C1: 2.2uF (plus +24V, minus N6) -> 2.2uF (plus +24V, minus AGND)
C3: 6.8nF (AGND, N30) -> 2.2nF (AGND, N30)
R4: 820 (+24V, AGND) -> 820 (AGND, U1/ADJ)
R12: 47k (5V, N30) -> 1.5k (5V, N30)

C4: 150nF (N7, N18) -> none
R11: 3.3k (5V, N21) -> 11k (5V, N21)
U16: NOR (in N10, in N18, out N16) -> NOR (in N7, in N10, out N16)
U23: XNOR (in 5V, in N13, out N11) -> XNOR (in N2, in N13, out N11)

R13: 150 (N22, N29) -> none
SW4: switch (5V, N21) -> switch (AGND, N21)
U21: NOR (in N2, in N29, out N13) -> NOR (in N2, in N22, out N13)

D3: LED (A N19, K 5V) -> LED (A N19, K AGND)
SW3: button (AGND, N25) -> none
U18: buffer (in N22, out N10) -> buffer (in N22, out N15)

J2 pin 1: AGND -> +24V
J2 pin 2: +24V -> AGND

---

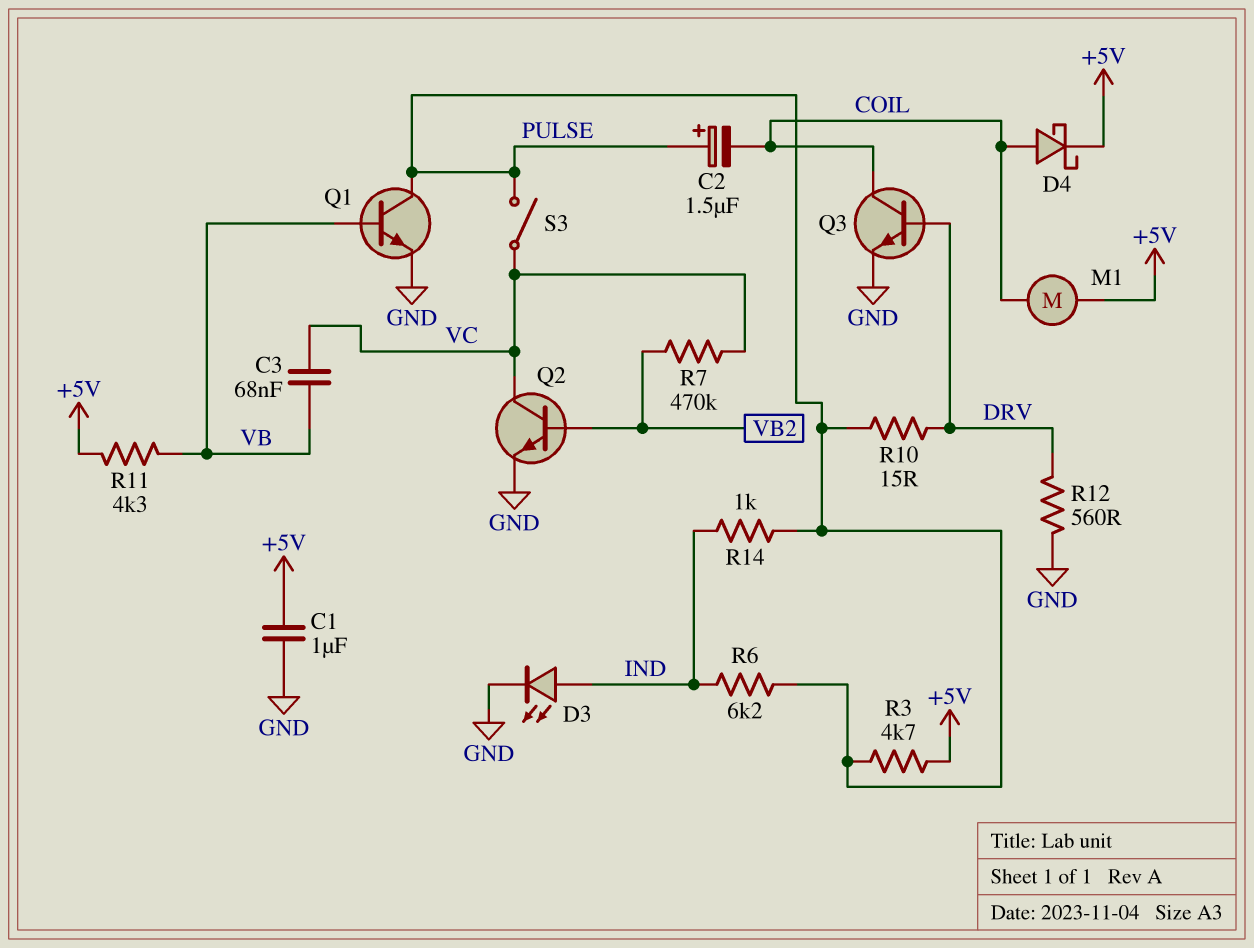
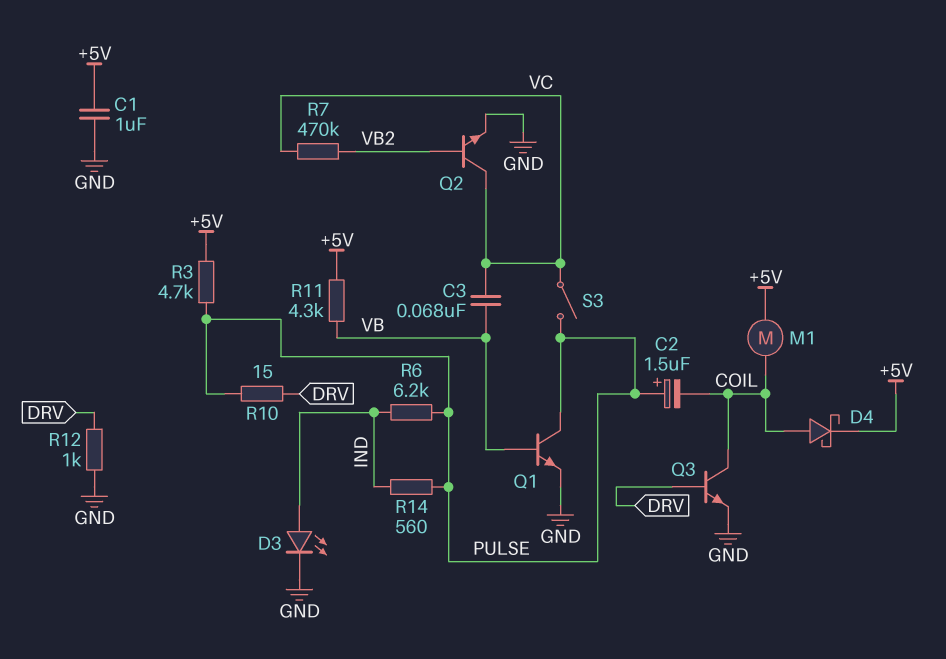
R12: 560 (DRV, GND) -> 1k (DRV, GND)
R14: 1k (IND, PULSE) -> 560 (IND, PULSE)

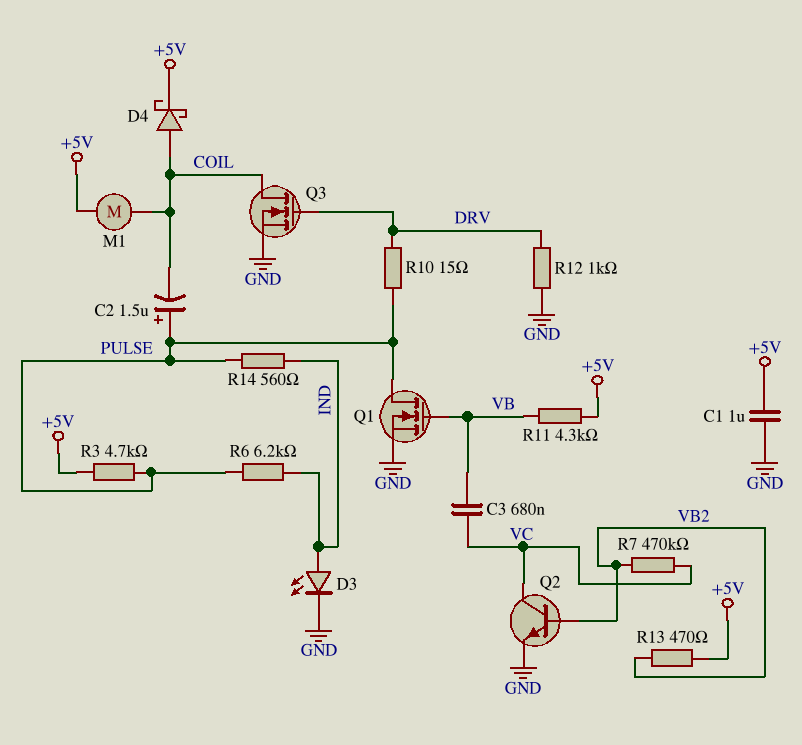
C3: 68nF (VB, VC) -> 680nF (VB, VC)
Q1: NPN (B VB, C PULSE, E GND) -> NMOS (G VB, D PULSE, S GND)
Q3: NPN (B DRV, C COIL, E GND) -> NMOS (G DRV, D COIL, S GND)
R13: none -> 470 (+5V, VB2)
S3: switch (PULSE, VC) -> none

→ PROBLEM
Print exactly the lines of the listing above starting at the line containing "C3: 6.8nF (AGND, N30) -> 2.2nF (AGND, N30)" and ending at the line containing "J2 pin 2: +24V -> AGND", both included.

→ TASK RESPONSE
C3: 6.8nF (AGND, N30) -> 2.2nF (AGND, N30)
R4: 820 (+24V, AGND) -> 820 (AGND, U1/ADJ)
R12: 47k (5V, N30) -> 1.5k (5V, N30)

C4: 150nF (N7, N18) -> none
R11: 3.3k (5V, N21) -> 11k (5V, N21)
U16: NOR (in N10, in N18, out N16) -> NOR (in N7, in N10, out N16)
U23: XNOR (in 5V, in N13, out N11) -> XNOR (in N2, in N13, out N11)

R13: 150 (N22, N29) -> none
SW4: switch (5V, N21) -> switch (AGND, N21)
U21: NOR (in N2, in N29, out N13) -> NOR (in N2, in N22, out N13)

D3: LED (A N19, K 5V) -> LED (A N19, K AGND)
SW3: button (AGND, N25) -> none
U18: buffer (in N22, out N10) -> buffer (in N22, out N15)

J2 pin 1: AGND -> +24V
J2 pin 2: +24V -> AGND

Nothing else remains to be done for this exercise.